TASK GOAL:
Word-for-word transcription: reproduce all of the data, but not the pictures.

☆ ☆ ☆ ☆

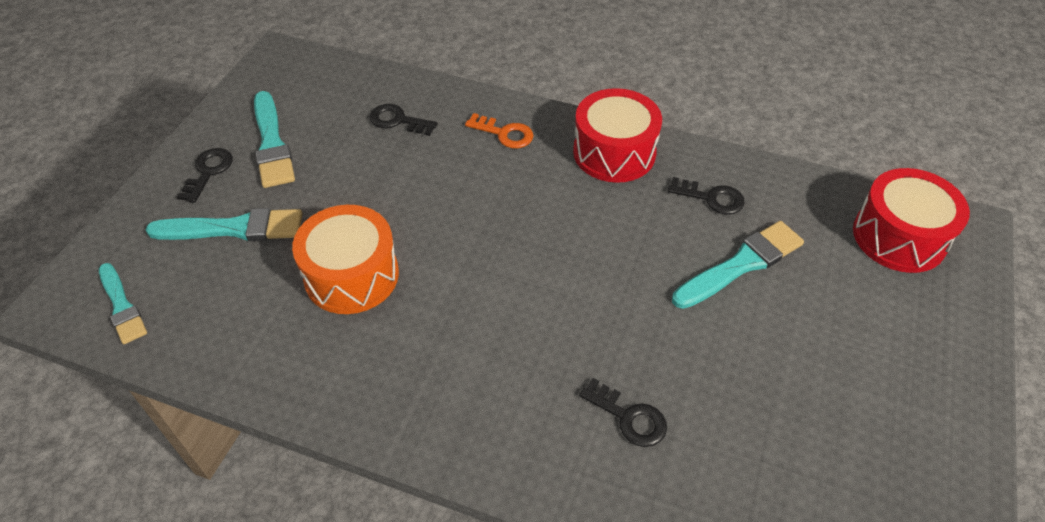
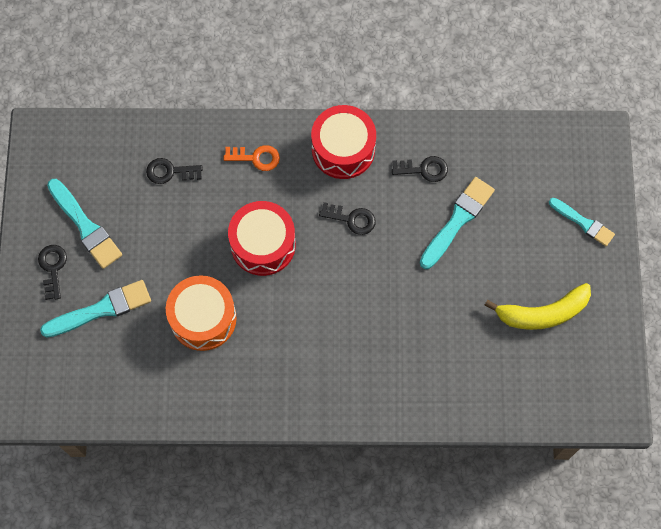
camera: 20 degrees left, 20 degrees up
(122, 306) = (62, 395): turquoise brush -> turquoise brush (583, 223)
(629, 417) = (418, 357): black key -> black key (352, 219)
(844, 417) = (542, 313): none -> yellow banana
(899, 237) = (556, 161): red drum -> red drum (263, 244)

☆ ☆ ☆ ☆

TASK ANSWER:
camera: 20 degrees left, 20 degrees up
(122, 306) = (62, 395): turquoise brush -> turquoise brush (583, 223)
(629, 417) = (418, 357): black key -> black key (352, 219)
(844, 417) = (542, 313): none -> yellow banana
(899, 237) = (556, 161): red drum -> red drum (263, 244)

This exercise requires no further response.